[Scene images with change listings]
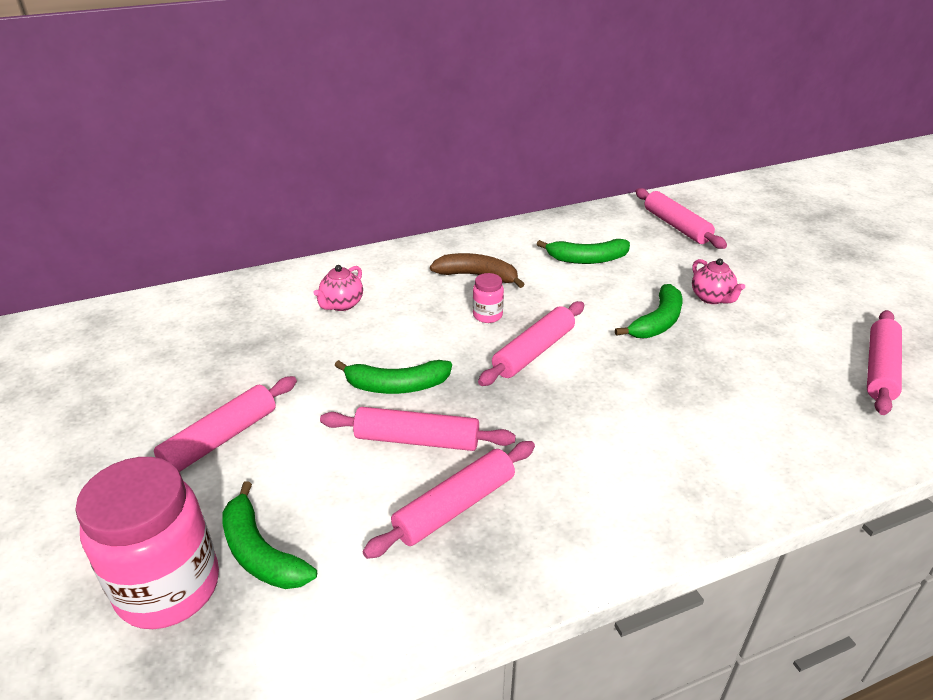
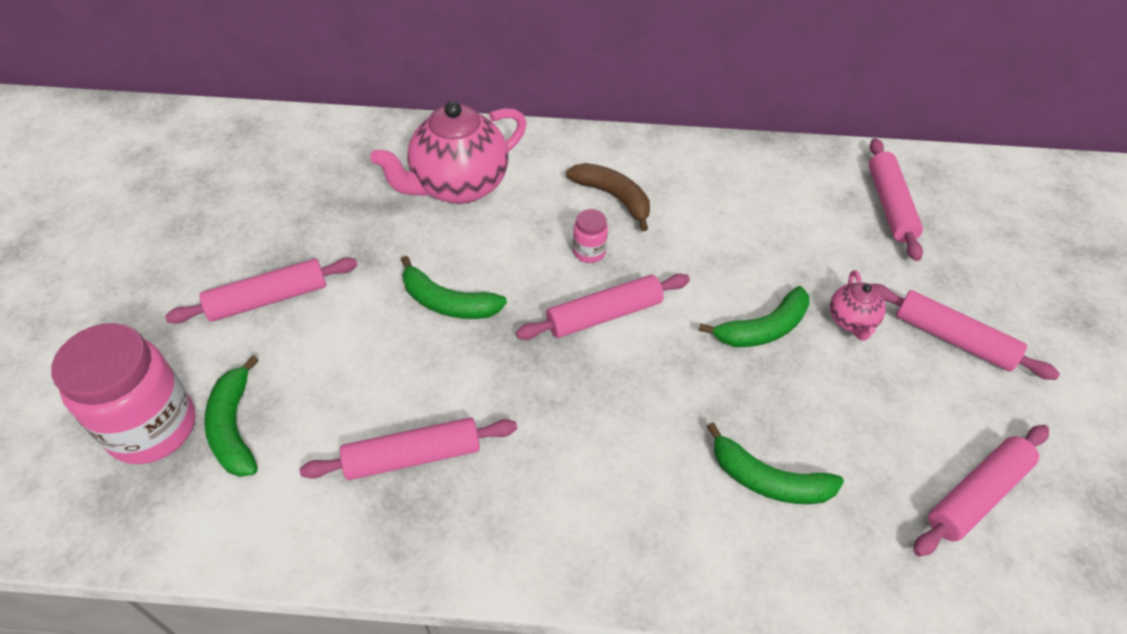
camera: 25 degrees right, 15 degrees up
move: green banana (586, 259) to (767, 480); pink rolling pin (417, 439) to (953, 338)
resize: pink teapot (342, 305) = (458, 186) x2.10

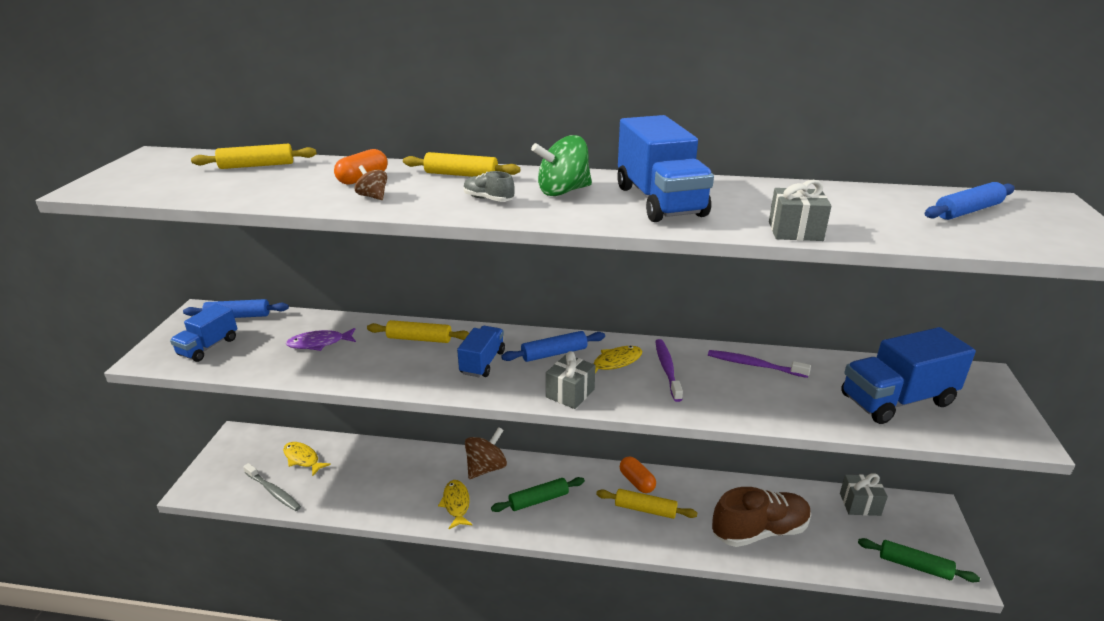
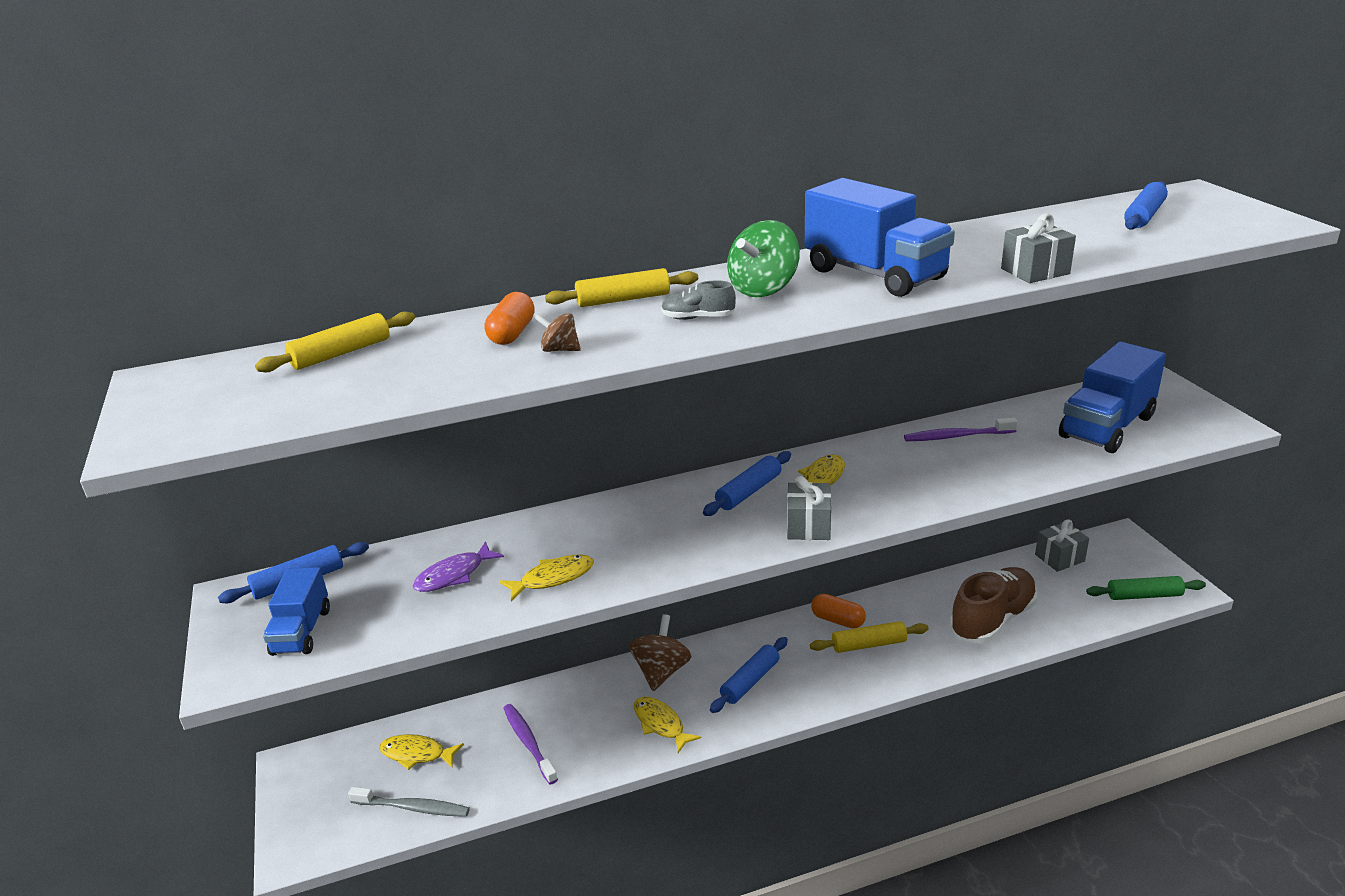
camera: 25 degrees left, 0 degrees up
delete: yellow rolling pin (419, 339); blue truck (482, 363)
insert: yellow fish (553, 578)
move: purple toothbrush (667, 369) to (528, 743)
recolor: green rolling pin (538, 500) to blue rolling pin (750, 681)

* * *

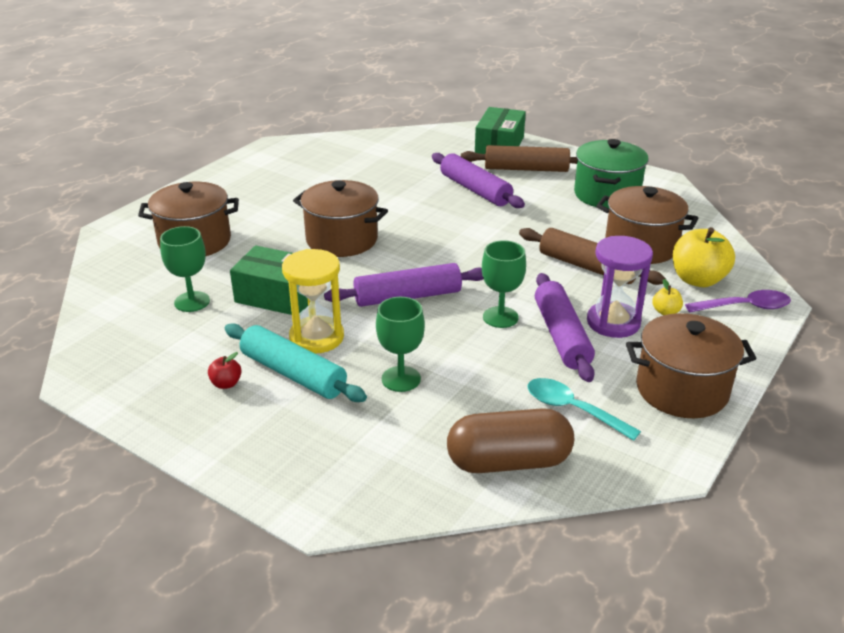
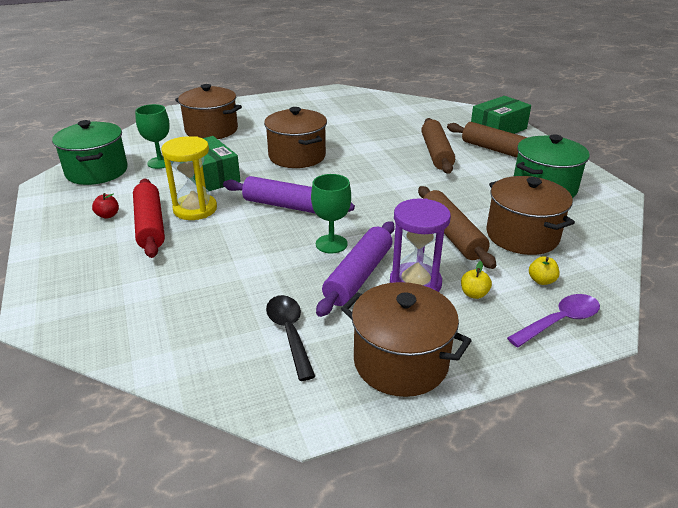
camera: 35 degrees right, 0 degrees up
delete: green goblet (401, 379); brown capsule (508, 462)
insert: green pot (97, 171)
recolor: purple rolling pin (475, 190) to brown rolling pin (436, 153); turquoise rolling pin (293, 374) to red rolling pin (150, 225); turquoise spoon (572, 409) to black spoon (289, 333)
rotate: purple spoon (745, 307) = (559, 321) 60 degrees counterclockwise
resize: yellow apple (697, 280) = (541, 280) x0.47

- What is expected -
From the records above, copy out the line with "camera: 25 degrees right, 15 degrees up", the line with "move: green banana", and every line between them, word for word.

- Solution -
camera: 25 degrees right, 15 degrees up
move: green banana (586, 259) to (767, 480); pink rolling pin (417, 439) to (953, 338)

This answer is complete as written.